Task goal: Copy out the listing below word for word, keeping every line in its original order.

(Records supplied)

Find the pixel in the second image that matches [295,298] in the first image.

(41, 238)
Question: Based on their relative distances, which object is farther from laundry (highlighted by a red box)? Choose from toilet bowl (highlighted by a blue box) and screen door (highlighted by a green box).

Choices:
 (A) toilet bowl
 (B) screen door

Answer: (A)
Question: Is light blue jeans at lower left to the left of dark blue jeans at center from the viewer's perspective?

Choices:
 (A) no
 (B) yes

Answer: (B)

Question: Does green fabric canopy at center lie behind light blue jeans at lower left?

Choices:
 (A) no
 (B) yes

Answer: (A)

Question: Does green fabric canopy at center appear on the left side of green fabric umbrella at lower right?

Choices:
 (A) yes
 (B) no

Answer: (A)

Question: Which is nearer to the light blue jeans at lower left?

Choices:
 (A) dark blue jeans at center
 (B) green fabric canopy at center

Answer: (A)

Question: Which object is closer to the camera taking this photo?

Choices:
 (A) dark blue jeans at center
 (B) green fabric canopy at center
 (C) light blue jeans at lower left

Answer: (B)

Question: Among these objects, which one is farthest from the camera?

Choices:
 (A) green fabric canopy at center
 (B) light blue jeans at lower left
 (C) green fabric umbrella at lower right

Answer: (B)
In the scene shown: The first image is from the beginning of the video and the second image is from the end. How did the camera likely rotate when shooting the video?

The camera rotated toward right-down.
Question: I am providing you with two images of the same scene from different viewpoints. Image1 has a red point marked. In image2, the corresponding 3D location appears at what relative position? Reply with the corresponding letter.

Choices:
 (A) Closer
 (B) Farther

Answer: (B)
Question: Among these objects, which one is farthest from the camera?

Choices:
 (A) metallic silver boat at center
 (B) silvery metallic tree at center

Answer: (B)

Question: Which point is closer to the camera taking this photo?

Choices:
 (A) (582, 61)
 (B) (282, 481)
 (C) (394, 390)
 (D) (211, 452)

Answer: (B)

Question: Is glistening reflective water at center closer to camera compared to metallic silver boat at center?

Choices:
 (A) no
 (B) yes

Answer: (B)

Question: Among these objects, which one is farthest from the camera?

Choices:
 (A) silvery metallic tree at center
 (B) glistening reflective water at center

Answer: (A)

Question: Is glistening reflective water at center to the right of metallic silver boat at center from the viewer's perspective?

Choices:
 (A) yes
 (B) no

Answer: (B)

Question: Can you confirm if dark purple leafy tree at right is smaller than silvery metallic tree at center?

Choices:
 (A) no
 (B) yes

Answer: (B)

(End Records supplied)

Response for this exercise:
Find the pixel in the second image that matches [295,298] in the first image.

(41, 238)
Question: Based on their relative distances, which object is farther from laundry (highlighted by a red box)? Choose from toilet bowl (highlighted by a blue box) and screen door (highlighted by a green box).

Choices:
 (A) toilet bowl
 (B) screen door

Answer: (A)
Question: Is light blue jeans at lower left to the left of dark blue jeans at center from the viewer's perspective?

Choices:
 (A) no
 (B) yes

Answer: (B)

Question: Does green fabric canopy at center lie behind light blue jeans at lower left?

Choices:
 (A) no
 (B) yes

Answer: (A)

Question: Does green fabric canopy at center appear on the left side of green fabric umbrella at lower right?

Choices:
 (A) yes
 (B) no

Answer: (A)

Question: Which is nearer to the light blue jeans at lower left?

Choices:
 (A) dark blue jeans at center
 (B) green fabric canopy at center

Answer: (A)

Question: Which object is closer to the camera taking this photo?

Choices:
 (A) dark blue jeans at center
 (B) green fabric canopy at center
 (C) light blue jeans at lower left

Answer: (B)

Question: Among these objects, which one is farthest from the camera?

Choices:
 (A) green fabric canopy at center
 (B) light blue jeans at lower left
 (C) green fabric umbrella at lower right

Answer: (B)
In the scene shown: The first image is from the beginning of the video and the second image is from the end. How did the camera likely rotate when shooting the video?

The camera rotated toward right-down.
Question: I am providing you with two images of the same scene from different viewpoints. Image1 has a red point marked. In image2, the corresponding 3D location appears at what relative position? Reply with the corresponding letter.

Choices:
 (A) Closer
 (B) Farther

Answer: (B)
Question: Among these objects, which one is farthest from the camera?

Choices:
 (A) metallic silver boat at center
 (B) silvery metallic tree at center

Answer: (B)

Question: Which point is closer to the camera taking this photo?

Choices:
 (A) (582, 61)
 (B) (282, 481)
 (C) (394, 390)
 (D) (211, 452)

Answer: (B)

Question: Is glistening reflective water at center closer to camera compared to metallic silver boat at center?

Choices:
 (A) no
 (B) yes

Answer: (B)

Question: Among these objects, which one is farthest from the camera?

Choices:
 (A) silvery metallic tree at center
 (B) glistening reflective water at center

Answer: (A)

Question: Is glistening reflective water at center to the right of metallic silver boat at center from the viewer's perspective?

Choices:
 (A) yes
 (B) no

Answer: (B)

Question: Can you confirm if dark purple leafy tree at right is smaller than silvery metallic tree at center?

Choices:
 (A) no
 (B) yes

Answer: (B)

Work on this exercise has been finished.